[Multi-step shape changes]
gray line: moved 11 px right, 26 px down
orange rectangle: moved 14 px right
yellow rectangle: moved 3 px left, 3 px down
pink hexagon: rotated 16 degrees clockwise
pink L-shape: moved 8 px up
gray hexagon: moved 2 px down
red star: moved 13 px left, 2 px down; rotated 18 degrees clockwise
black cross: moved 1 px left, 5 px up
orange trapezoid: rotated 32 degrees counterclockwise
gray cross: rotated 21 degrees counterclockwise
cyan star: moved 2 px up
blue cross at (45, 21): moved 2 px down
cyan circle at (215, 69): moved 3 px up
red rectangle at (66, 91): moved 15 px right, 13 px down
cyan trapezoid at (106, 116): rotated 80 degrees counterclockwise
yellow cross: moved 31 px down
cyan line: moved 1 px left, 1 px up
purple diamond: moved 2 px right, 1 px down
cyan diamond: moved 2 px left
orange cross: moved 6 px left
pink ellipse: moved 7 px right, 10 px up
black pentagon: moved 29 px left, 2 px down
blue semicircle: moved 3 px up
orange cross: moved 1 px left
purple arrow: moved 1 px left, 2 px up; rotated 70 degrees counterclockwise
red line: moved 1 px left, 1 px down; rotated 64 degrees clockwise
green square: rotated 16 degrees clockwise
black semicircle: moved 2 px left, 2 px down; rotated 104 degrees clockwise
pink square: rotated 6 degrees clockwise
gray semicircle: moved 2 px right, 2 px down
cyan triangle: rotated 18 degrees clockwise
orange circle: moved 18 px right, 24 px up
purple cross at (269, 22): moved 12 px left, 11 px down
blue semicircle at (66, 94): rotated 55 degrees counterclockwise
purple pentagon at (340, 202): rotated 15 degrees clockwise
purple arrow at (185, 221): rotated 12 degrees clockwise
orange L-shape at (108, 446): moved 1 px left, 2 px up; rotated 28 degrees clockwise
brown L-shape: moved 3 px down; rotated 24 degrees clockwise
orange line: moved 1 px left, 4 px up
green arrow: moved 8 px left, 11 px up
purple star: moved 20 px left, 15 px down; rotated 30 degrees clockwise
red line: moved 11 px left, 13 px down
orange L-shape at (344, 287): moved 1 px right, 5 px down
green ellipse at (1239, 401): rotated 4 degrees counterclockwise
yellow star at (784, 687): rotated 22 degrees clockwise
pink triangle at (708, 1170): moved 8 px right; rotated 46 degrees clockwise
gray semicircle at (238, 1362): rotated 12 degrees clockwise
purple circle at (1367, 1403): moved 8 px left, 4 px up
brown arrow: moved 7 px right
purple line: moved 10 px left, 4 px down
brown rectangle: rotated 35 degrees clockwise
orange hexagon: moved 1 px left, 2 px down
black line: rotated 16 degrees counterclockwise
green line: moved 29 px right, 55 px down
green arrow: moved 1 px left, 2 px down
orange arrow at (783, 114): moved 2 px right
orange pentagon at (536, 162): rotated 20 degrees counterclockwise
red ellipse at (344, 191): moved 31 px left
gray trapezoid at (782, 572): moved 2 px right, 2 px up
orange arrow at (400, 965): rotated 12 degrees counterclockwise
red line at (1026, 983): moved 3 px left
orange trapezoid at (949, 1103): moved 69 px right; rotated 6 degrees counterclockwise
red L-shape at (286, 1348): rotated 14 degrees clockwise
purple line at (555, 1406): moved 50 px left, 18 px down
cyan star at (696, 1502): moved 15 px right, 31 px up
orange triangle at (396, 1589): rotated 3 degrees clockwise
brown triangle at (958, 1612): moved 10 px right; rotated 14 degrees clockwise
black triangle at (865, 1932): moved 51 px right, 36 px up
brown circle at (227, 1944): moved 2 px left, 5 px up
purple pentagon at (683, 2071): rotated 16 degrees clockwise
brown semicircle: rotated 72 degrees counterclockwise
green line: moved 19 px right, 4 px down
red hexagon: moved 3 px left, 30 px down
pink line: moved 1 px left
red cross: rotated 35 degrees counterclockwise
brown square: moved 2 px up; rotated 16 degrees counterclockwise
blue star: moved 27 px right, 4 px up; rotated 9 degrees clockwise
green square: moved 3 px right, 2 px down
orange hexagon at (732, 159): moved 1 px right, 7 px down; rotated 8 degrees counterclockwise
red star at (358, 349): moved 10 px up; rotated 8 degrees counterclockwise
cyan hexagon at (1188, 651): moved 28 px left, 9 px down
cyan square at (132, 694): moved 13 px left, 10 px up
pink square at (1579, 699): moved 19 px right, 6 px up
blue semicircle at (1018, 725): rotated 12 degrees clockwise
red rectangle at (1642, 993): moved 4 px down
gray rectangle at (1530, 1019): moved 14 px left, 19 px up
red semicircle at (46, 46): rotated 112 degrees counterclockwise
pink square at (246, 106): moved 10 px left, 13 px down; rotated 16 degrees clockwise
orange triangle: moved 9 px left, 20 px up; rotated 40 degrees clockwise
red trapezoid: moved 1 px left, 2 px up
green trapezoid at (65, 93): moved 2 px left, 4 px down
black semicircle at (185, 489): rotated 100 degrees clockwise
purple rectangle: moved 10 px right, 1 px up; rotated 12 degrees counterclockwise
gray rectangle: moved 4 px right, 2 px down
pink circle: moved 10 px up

What you have to do
Determine how many lines of the entries hold "black", and reply with that number only.

Answer to the exercise
6